**RECORD SET:**
____________
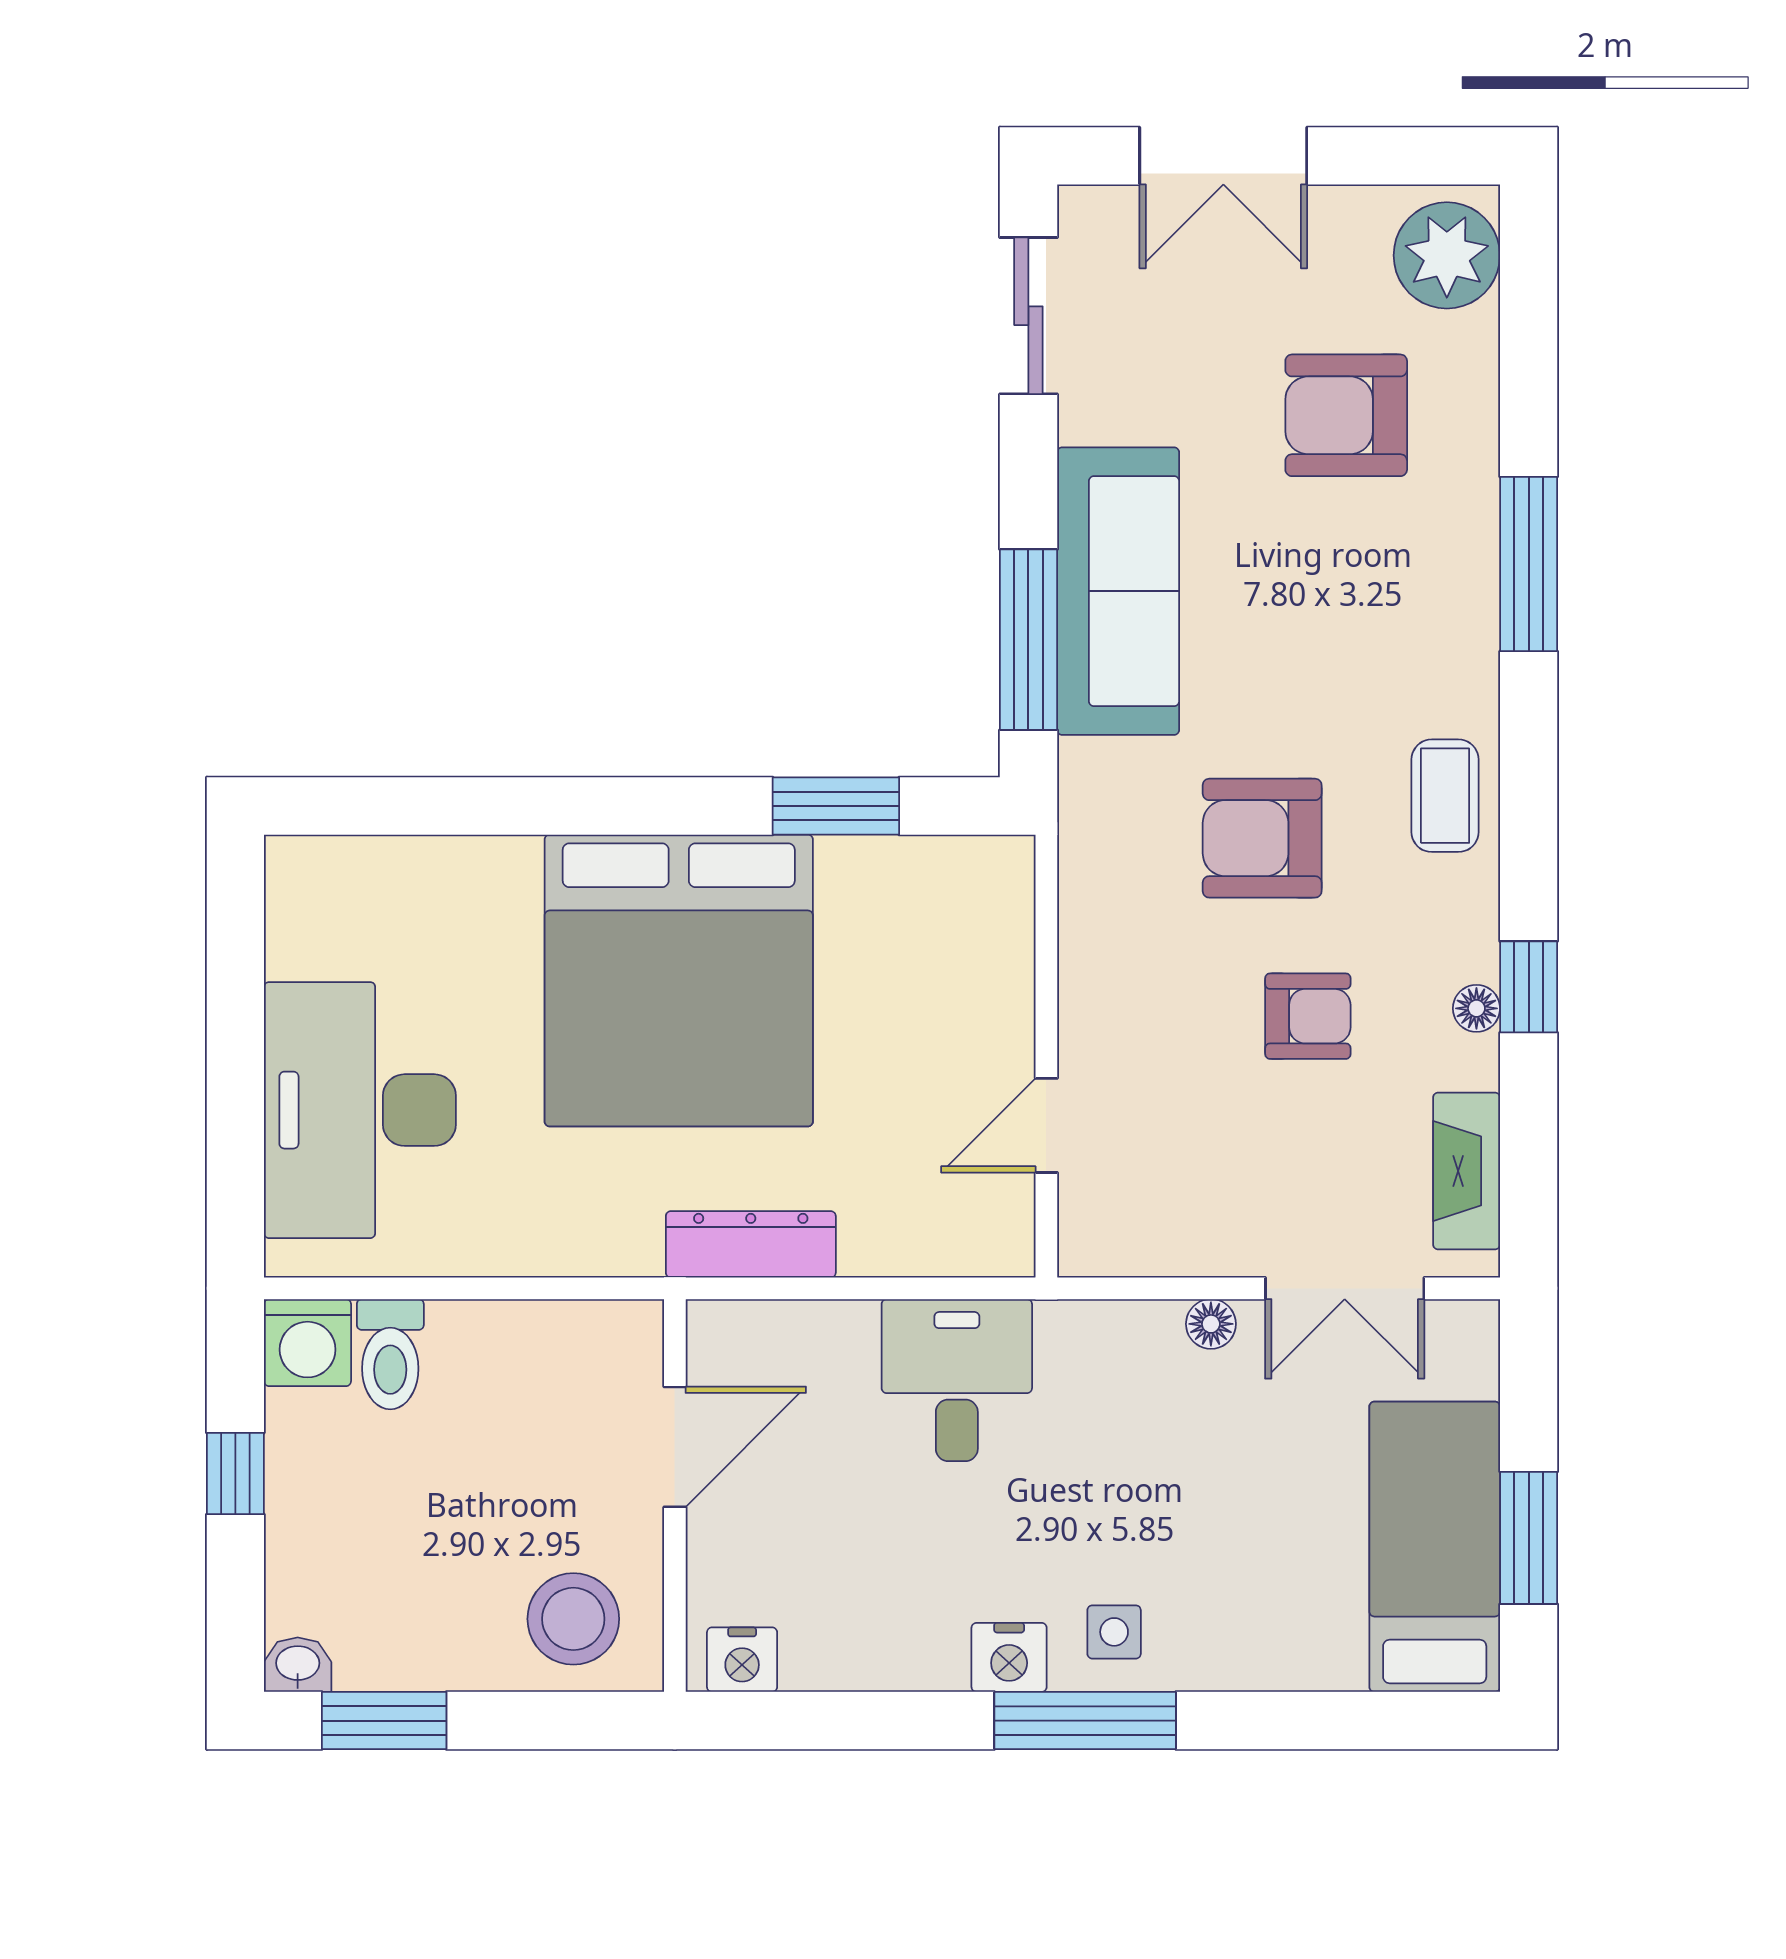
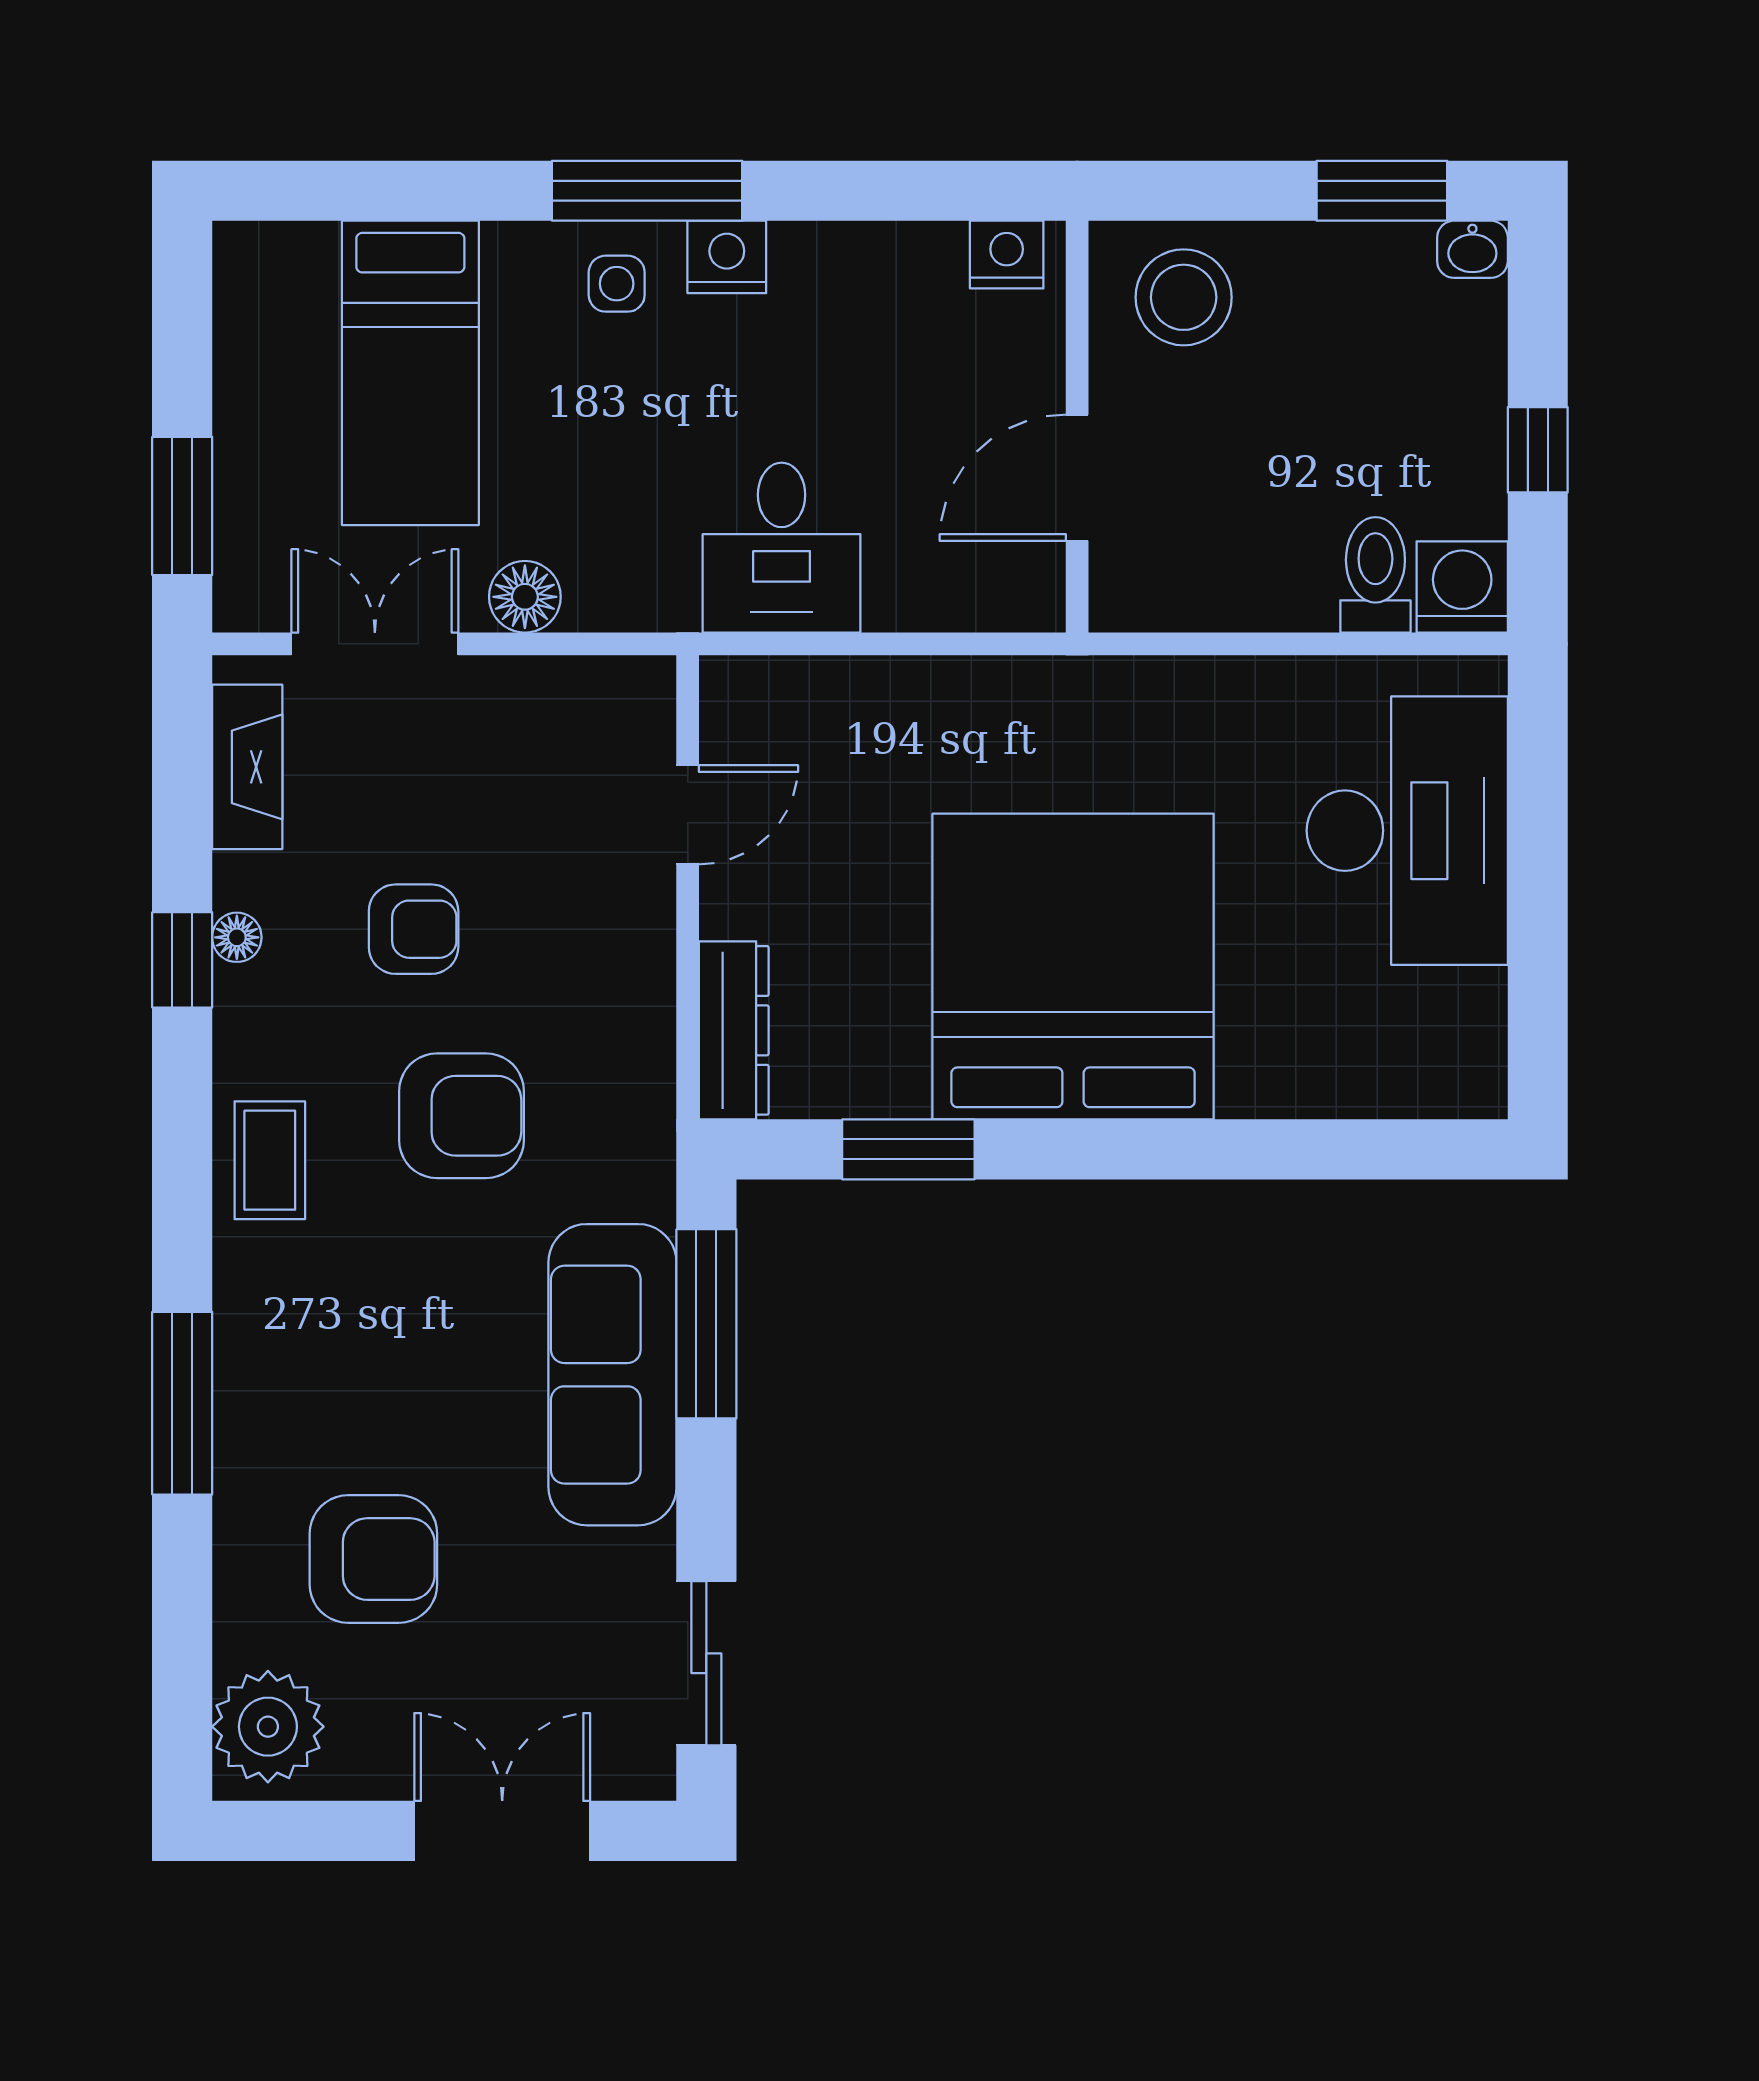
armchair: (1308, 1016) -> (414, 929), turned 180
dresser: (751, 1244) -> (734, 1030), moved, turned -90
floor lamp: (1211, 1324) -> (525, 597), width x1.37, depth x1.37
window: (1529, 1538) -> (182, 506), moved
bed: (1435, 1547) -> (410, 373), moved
____________
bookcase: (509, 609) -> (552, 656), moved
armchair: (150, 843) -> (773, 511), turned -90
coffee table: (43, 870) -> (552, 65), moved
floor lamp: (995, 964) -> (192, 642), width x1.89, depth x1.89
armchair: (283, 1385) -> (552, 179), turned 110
____________
**EXERCISE BRIEF:**
Here the output must be the lines above from the line with "floor lamp: (995, 964)" to the line with "armchair: (283, 1385)", both included, duplicated word for word and nothing else.

**ANSWER BELOW:**
floor lamp: (995, 964) -> (192, 642), width x1.89, depth x1.89
armchair: (283, 1385) -> (552, 179), turned 110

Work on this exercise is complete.